Transcribe the entries exactly as they stand below, passing over any picture.

** Opening Given data block **

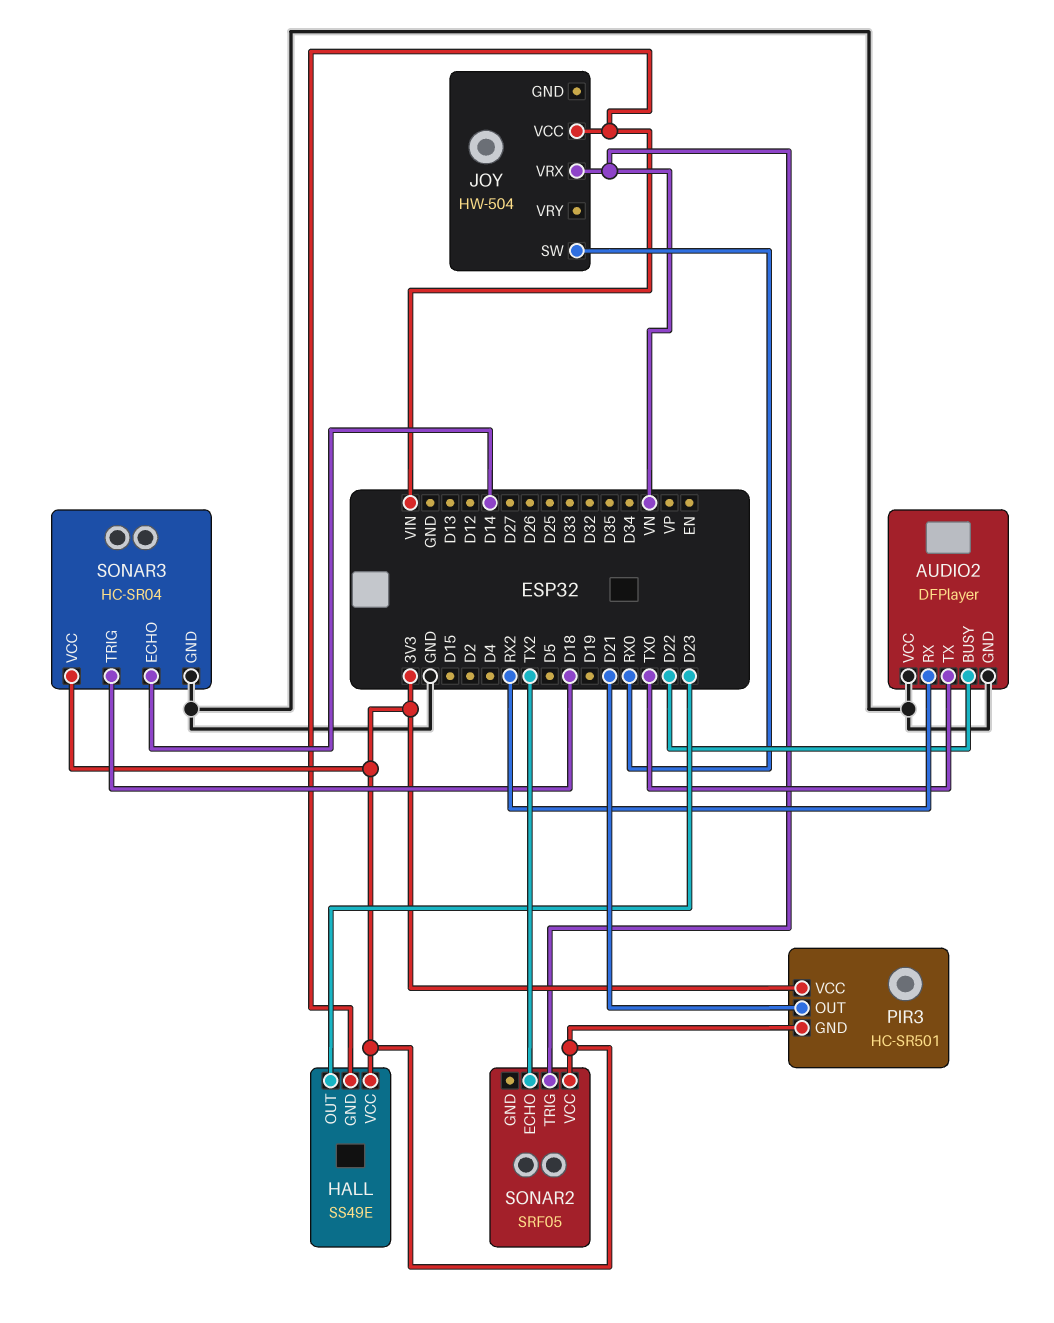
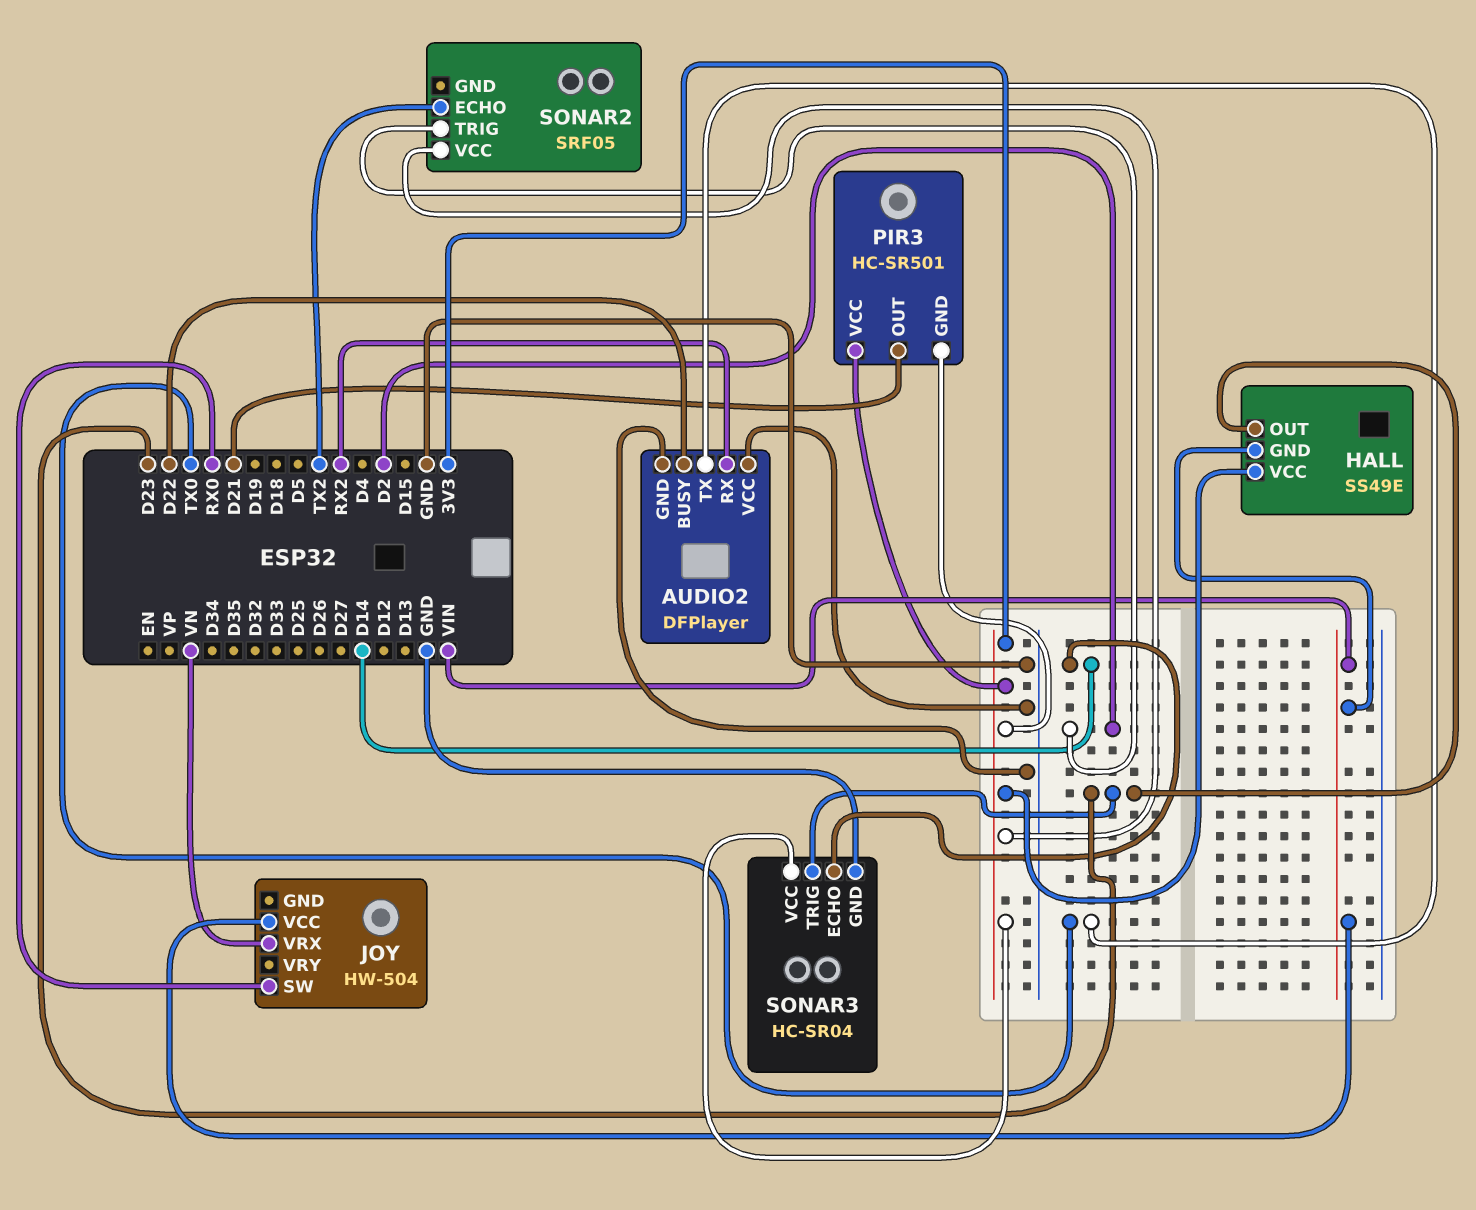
SONAR2 pin TRIG: VN -> D2
SONAR3 pin TRIG: D18 -> D23

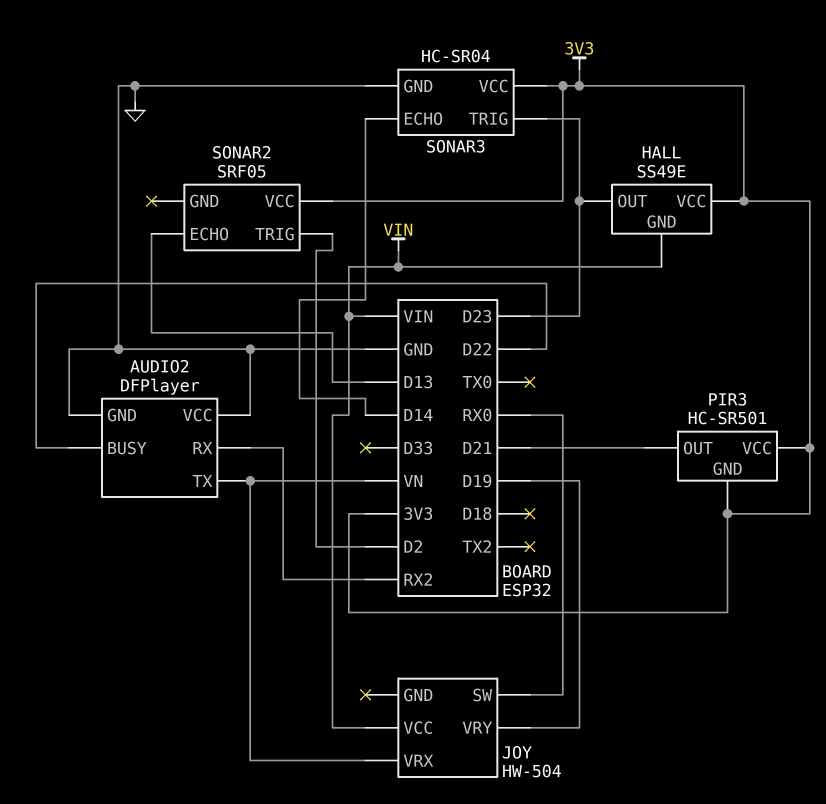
AUDIO2 pin TX: TX0 -> VN
JOY pin VRY: none -> D19
SONAR2 pin ECHO: TX2 -> D13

** Closing Given data block **

→ Reply:
SONAR2 pin TRIG: VN -> D2
SONAR3 pin TRIG: D18 -> D23

AUDIO2 pin TX: TX0 -> VN
JOY pin VRY: none -> D19
SONAR2 pin ECHO: TX2 -> D13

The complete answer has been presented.